(Scene images with change listings)
*****
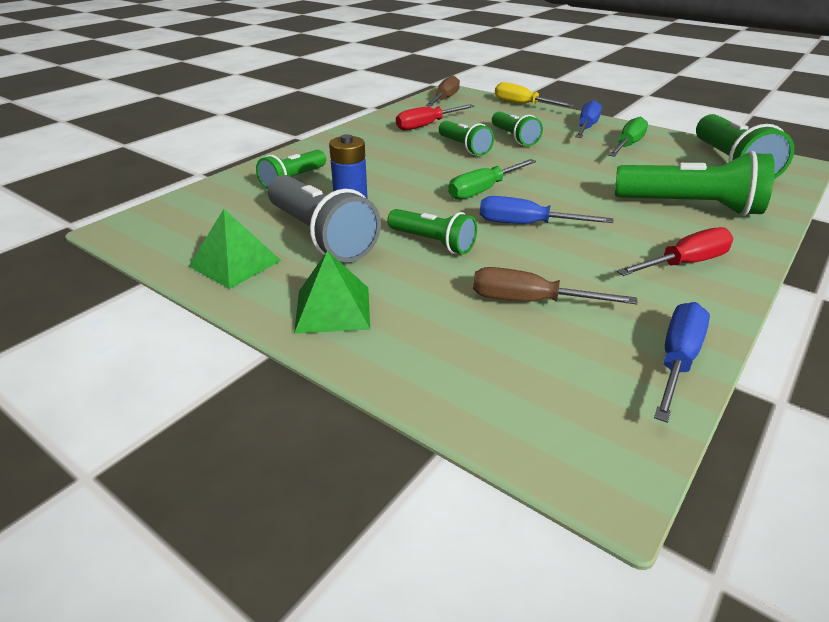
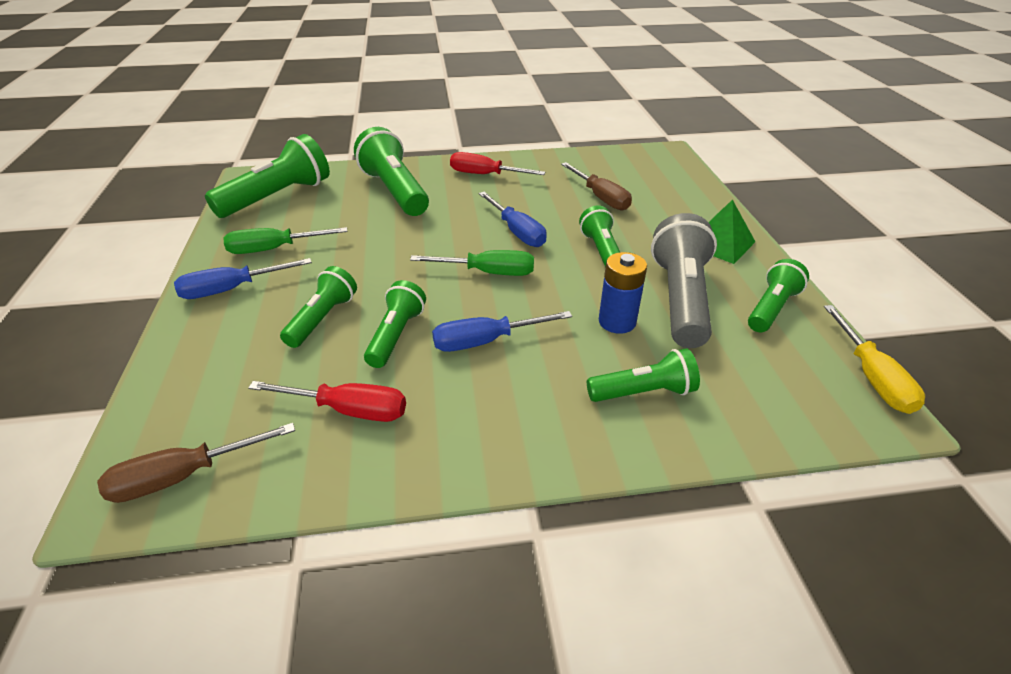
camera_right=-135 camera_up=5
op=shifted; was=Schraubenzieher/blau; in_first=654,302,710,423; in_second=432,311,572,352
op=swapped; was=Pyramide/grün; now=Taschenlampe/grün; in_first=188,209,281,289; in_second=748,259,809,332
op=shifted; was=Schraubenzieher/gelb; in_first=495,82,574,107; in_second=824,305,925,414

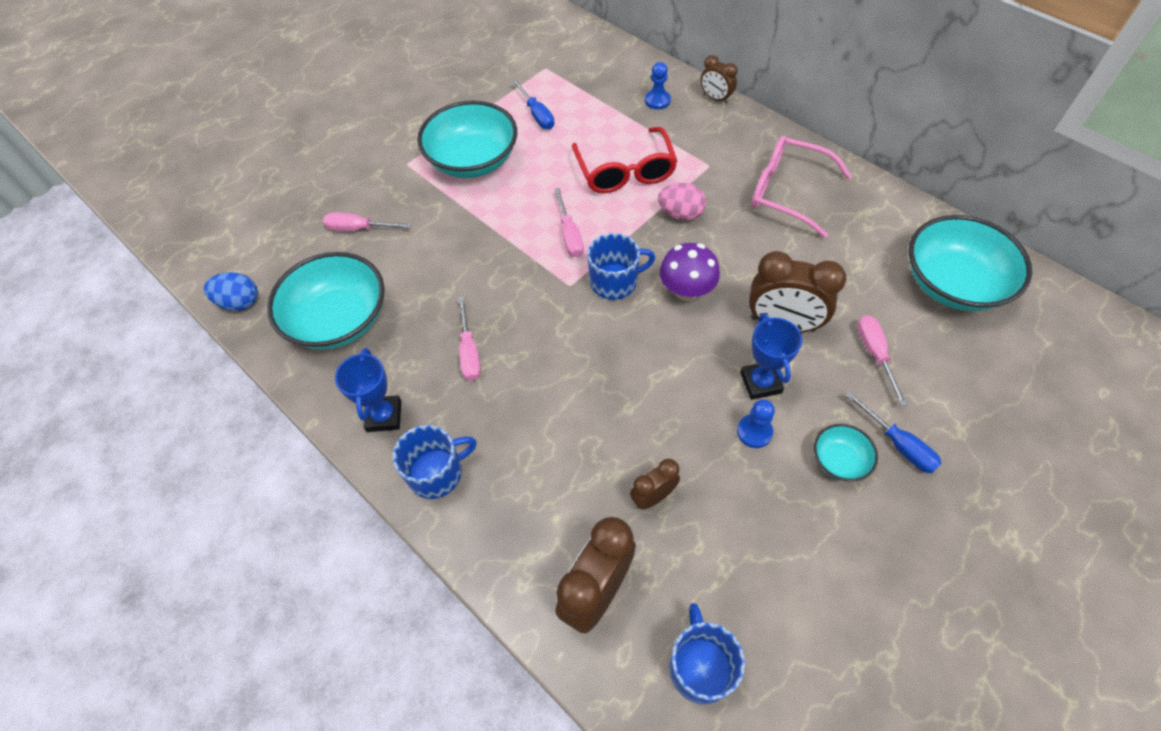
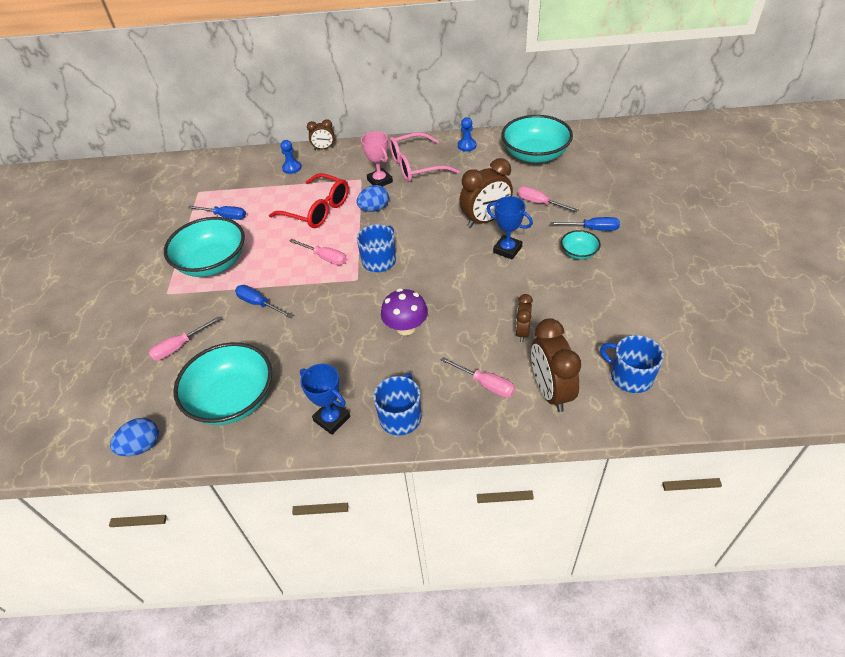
camera_right=-45 camera_up=-10
op=new; now=Schraubenzieher/blau; in_second=235,285,292,318
op=repainted; was=Ei/rosa; now=Ei/blau; in_first=658,183,706,220; in_second=357,185,389,212
op=new; now=Pokal/rosa; in_second=361,131,393,187
op=shifted; was=Pilz/lila; in_first=659,243,720,301; in_second=381,288,428,335
op=shifted; was=Schraubenzieher/rosa; in_first=458,296,481,381; in_second=440,357,515,397
op=shifted; was=Bauer/blau; in_first=737,399,775,448; in_second=458,117,476,151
*****
* Task description
Would you reproduce the lines above, from the very first through the line containing "op=swapped; was=Pyramide/grün; now=Taschenlampe/grün;", exactly and without the pictures?

* Exercise response
camera_right=-135 camera_up=5
op=shifted; was=Schraubenzieher/blau; in_first=654,302,710,423; in_second=432,311,572,352
op=swapped; was=Pyramide/grün; now=Taschenlampe/grün; in_first=188,209,281,289; in_second=748,259,809,332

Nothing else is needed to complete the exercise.